[WHAT THIS TASK INVOLVES]: The data below is to be set down exactly.

(Records drawn from a dataset)
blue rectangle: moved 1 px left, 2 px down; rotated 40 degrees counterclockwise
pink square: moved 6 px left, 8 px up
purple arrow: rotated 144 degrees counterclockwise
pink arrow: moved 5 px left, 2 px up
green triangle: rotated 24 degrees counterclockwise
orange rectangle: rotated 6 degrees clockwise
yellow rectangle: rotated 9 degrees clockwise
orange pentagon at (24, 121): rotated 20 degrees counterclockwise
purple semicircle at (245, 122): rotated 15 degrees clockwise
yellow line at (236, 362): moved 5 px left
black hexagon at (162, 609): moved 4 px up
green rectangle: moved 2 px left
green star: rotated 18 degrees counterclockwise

[ANSWER FOR THIS EXERCISE]:
blue rectangle: moved 1 px left, 2 px down; rotated 40 degrees counterclockwise
pink square: moved 6 px left, 8 px up
purple arrow: rotated 144 degrees counterclockwise
pink arrow: moved 5 px left, 2 px up
green triangle: rotated 24 degrees counterclockwise
orange rectangle: rotated 6 degrees clockwise
yellow rectangle: rotated 9 degrees clockwise
orange pentagon at (24, 121): rotated 20 degrees counterclockwise
purple semicircle at (245, 122): rotated 15 degrees clockwise
yellow line at (236, 362): moved 5 px left
black hexagon at (162, 609): moved 4 px up
green rectangle: moved 2 px left
green star: rotated 18 degrees counterclockwise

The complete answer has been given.